BEGIN DATASET EXCERPTS

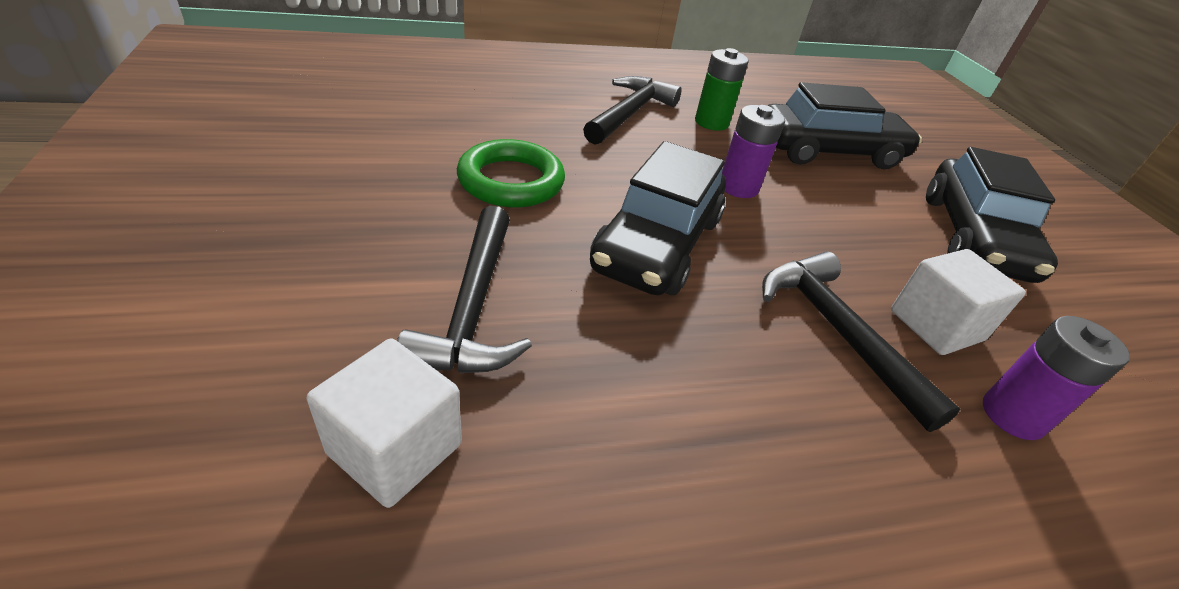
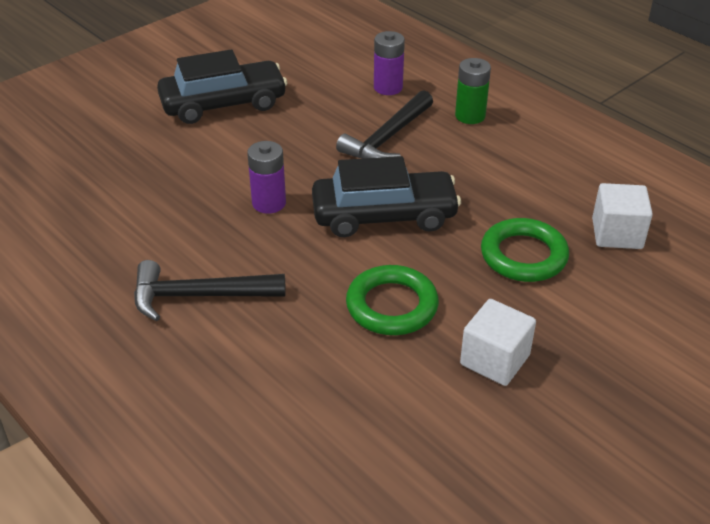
camera: 115 degrees left, 0 degrees up
(473, 308) = (523, 255): black hammer -> green ring
(711, 122) = (163, 245): green battery -> green battery (470, 116)
(829, 151) = (152, 175): black car -> none
(936, 325) = (342, 110): white cube -> white cube (495, 360)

END DATASET EXCERPTS

### WORK REQUIRED
Reprint the data verbatim, pictures excluded.

### REPLY
camera: 115 degrees left, 0 degrees up
(473, 308) = (523, 255): black hammer -> green ring
(711, 122) = (163, 245): green battery -> green battery (470, 116)
(829, 151) = (152, 175): black car -> none
(936, 325) = (342, 110): white cube -> white cube (495, 360)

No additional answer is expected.